(Study material Opens)
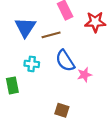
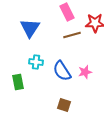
brown line: (51, 35) -> (72, 35), moved
blue semicircle: (65, 61) -> (62, 71), moved

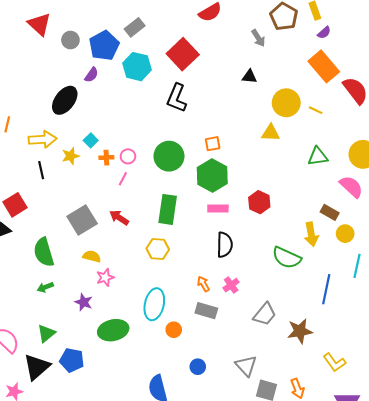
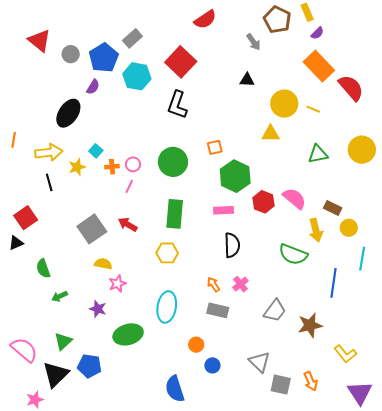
green hexagon: (212, 175) -> (235, 176), moved
pink semicircle: (351, 187) -> (294, 198), moved
green semicircle: (44, 252) -> (43, 268), moved, size x0.7
orange circle: (174, 330) -> (196, 345), moved

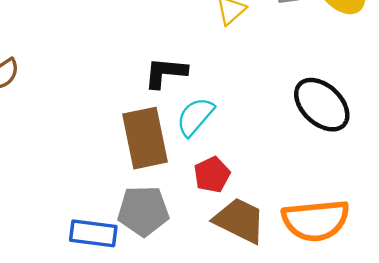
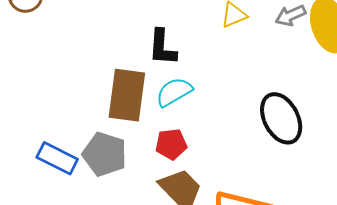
black L-shape: (165, 73) -> (162, 47), turned -111

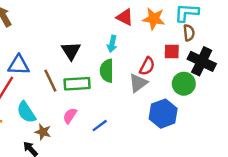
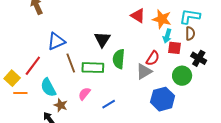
cyan arrow: (112, 44) -> (167, 36), moved
black triangle: (71, 51) -> (102, 39), moved
black cross: (202, 61) -> (199, 58), size x0.7
blue triangle: (19, 65) -> (56, 41), moved, turned -30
(Study material Closes)
For the string "black", go through the entries above and copy each line where it occurs.

• Result of the exercise:
black L-shape: (165, 73) -> (162, 47), turned -111
black triangle: (71, 51) -> (102, 39), moved
black cross: (202, 61) -> (199, 58), size x0.7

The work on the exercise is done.